### EXERCISE GOAL
Repeat all the records exactly, omitting pictures.

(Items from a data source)
BEGIN
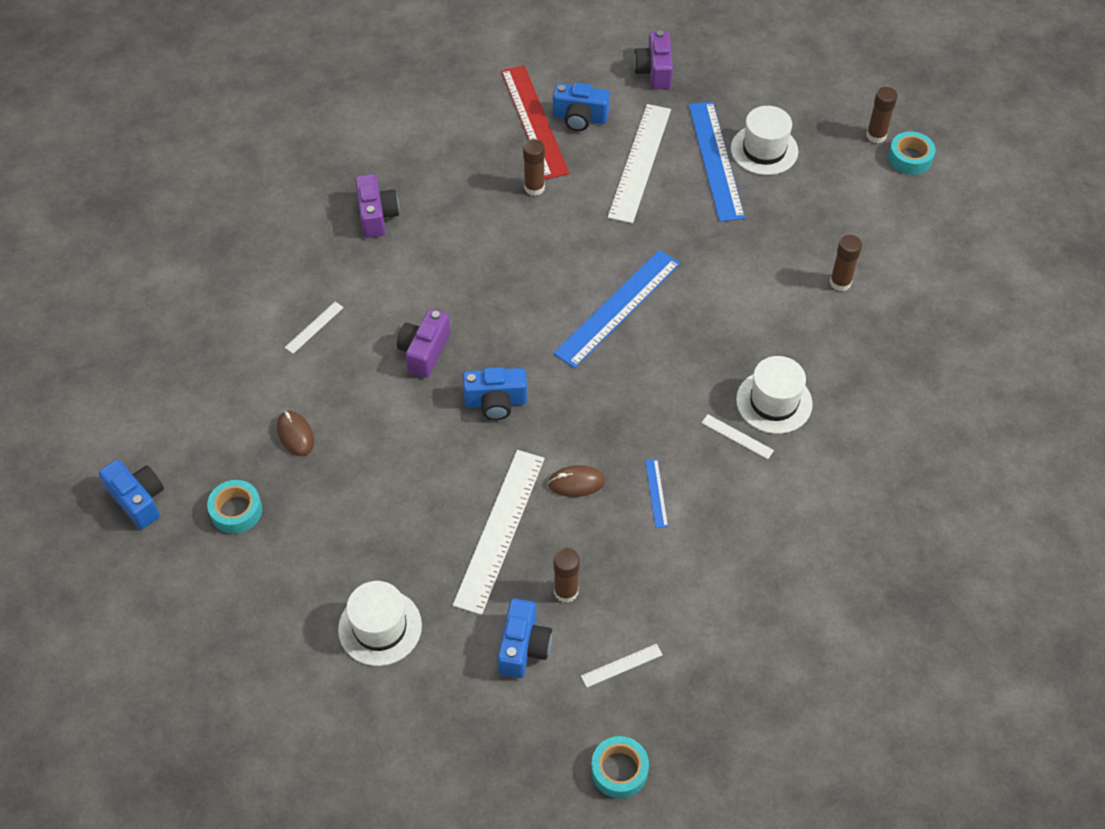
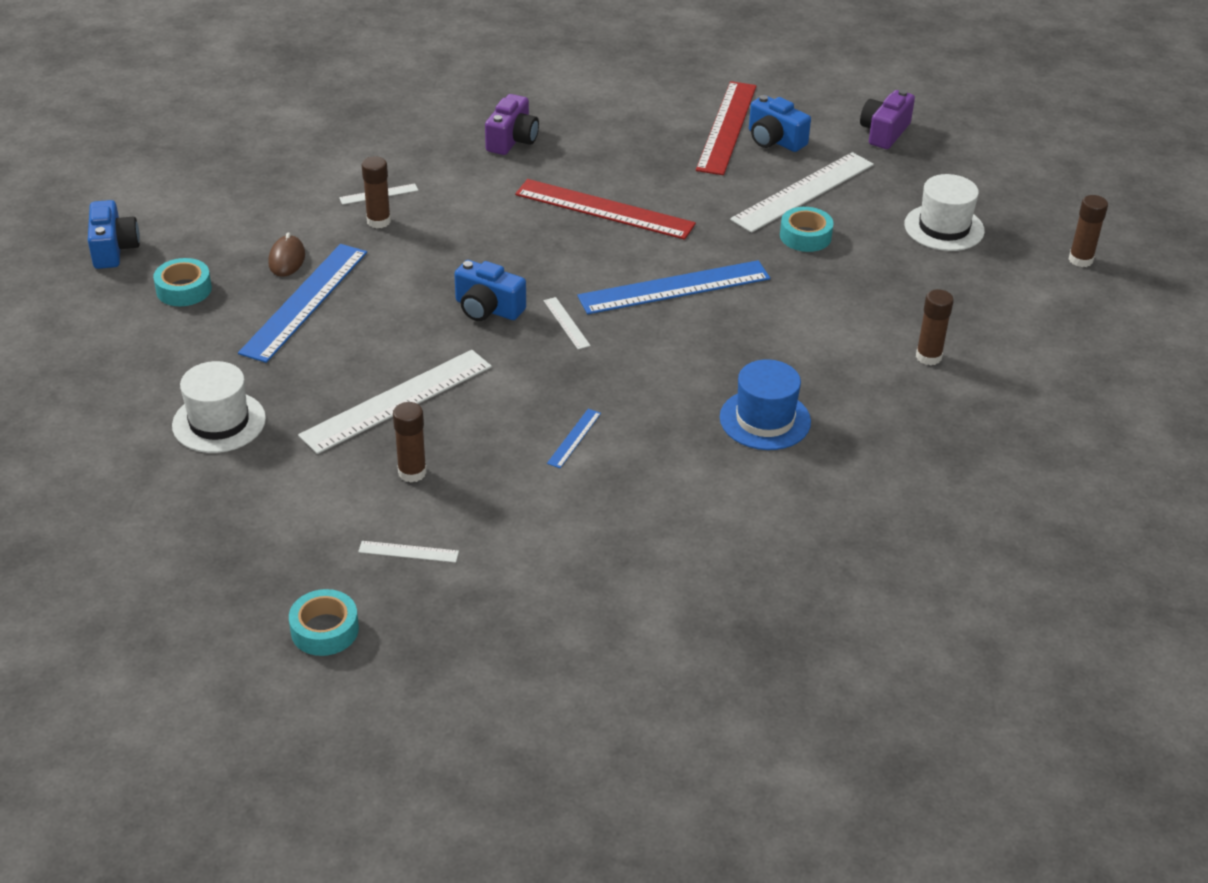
camera: 30 degrees right, 15 degrees down
(424, 351) = (459, 248): purple camera -> none
(506, 254) = (604, 209): none -> red ruler
(523, 647) = (330, 495): blue camera -> none
(534, 188) = (679, 173): brown glue stick -> brown glue stick (378, 221)
(576, 483) = (504, 397): brown mouse -> none
(715, 160) = (883, 217): blue ruler -> blue ruler (304, 301)
(737, 436) = (700, 430): white ruler -> white ruler (566, 323)
(774, 402) = (765, 420): white hat -> blue hat
(910, 158) = (1103, 290): turquoise tape -> turquoise tape (805, 236)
END
### WRITTEN ANSWER
camera: 30 degrees right, 15 degrees down
(424, 351) = (459, 248): purple camera -> none
(506, 254) = (604, 209): none -> red ruler
(523, 647) = (330, 495): blue camera -> none
(534, 188) = (679, 173): brown glue stick -> brown glue stick (378, 221)
(576, 483) = (504, 397): brown mouse -> none
(715, 160) = (883, 217): blue ruler -> blue ruler (304, 301)
(737, 436) = (700, 430): white ruler -> white ruler (566, 323)
(774, 402) = (765, 420): white hat -> blue hat
(910, 158) = (1103, 290): turquoise tape -> turquoise tape (805, 236)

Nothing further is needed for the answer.